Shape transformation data
[Start of section]

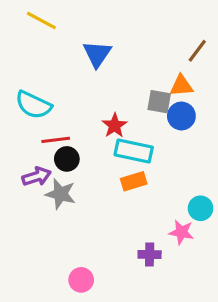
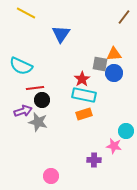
brown line: (197, 51) -> (124, 17), moved
red star: (115, 126) -> (82, 79), moved

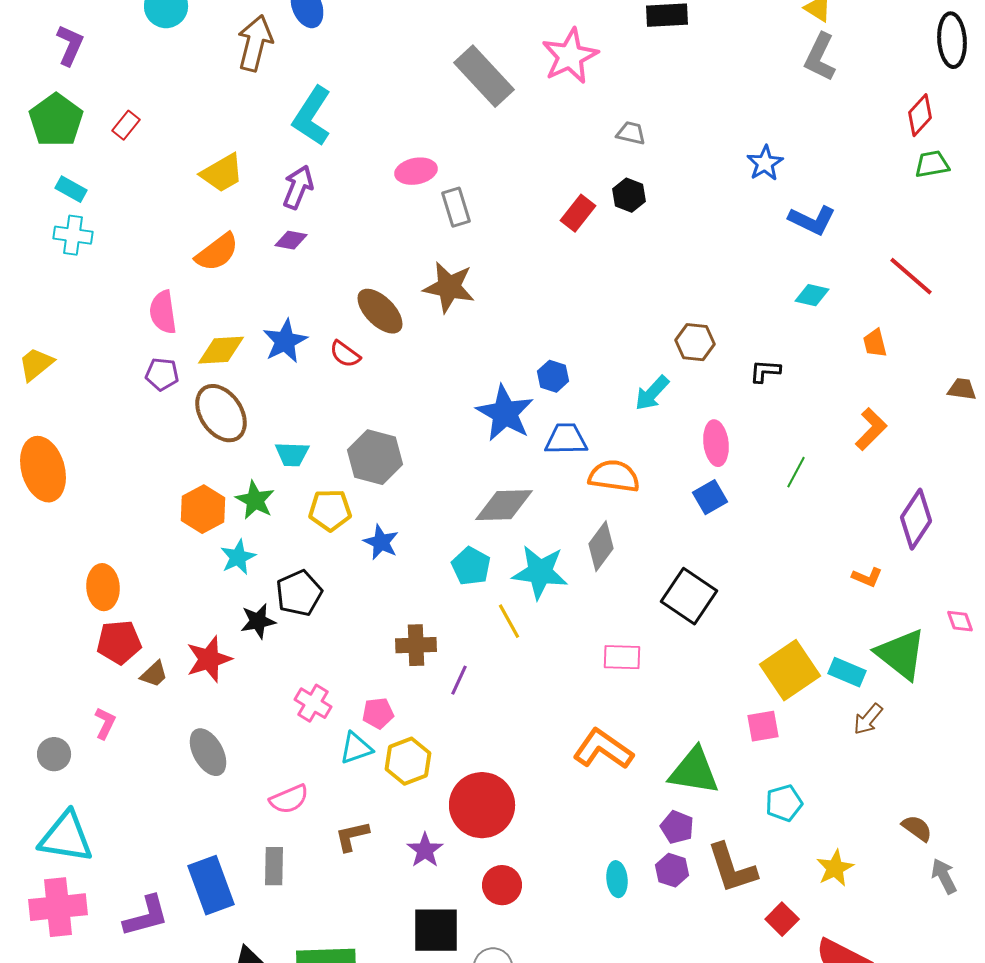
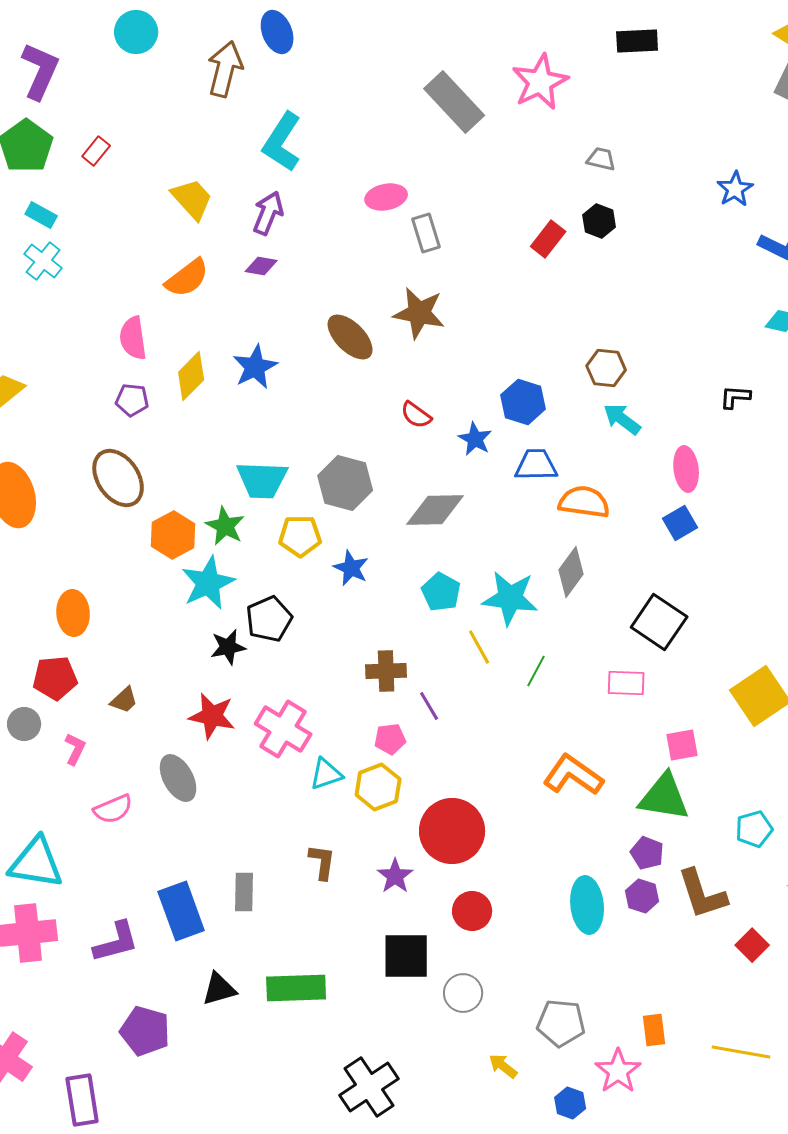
purple L-shape: (70, 45) -> (40, 71), size x1.4
yellow trapezoid: (222, 173) -> (192, 199), turned -102
cyan cross: (73, 235) -> (43, 261), turned 30
brown hexagon: (695, 342) -> (606, 368), moved
yellow diamond: (221, 350) -> (191, 376), turned -42
red semicircle: (345, 354) -> (416, 415), moved
blue hexagon: (553, 376) -> (523, 402), size x1.4
cyan arrow: (652, 393) -> (622, 419), turned 84
brown ellipse: (221, 413) -> (118, 478), moved
blue star: (505, 413) -> (475, 439), size x0.6
cyan trapezoid: (292, 454) -> (262, 480), size x1.5
green line: (796, 472) -> (536, 671), moved
gray diamond: (504, 505) -> (435, 510), moved
cyan star: (238, 557) -> (208, 583), size x1.5
red pentagon: (119, 642) -> (55, 678), moved
pink rectangle: (622, 657) -> (626, 683), moved
red star: (209, 659) -> (212, 716), moved, turned 30
purple line: (459, 680) -> (429, 706), turned -56
pink cross: (313, 703) -> (283, 729), size x1.5
pink pentagon: (378, 713) -> (390, 739), moved
pink square: (763, 726) -> (682, 745), moved
gray circle: (54, 754) -> (24, 724), moved
pink semicircle: (289, 799) -> (113, 809), moved
brown L-shape: (352, 836) -> (322, 862), turned 111
cyan ellipse: (617, 879) -> (587, 905), size x1.6

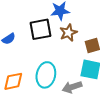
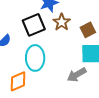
cyan ellipse: (46, 75) -> (35, 58), moved

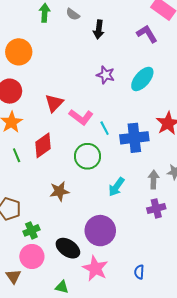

[End of section]

Reproduce the records above from their first line to the line bearing "blue star: (505, 413)", both ends included, leaving every picture out.

brown line: (197, 51) -> (124, 17), moved
red star: (115, 126) -> (82, 79), moved

purple L-shape: (70, 45) -> (40, 71), size x1.4
yellow trapezoid: (222, 173) -> (192, 199), turned -102
cyan cross: (73, 235) -> (43, 261), turned 30
brown hexagon: (695, 342) -> (606, 368), moved
yellow diamond: (221, 350) -> (191, 376), turned -42
red semicircle: (345, 354) -> (416, 415), moved
blue hexagon: (553, 376) -> (523, 402), size x1.4
cyan arrow: (652, 393) -> (622, 419), turned 84
brown ellipse: (221, 413) -> (118, 478), moved
blue star: (505, 413) -> (475, 439), size x0.6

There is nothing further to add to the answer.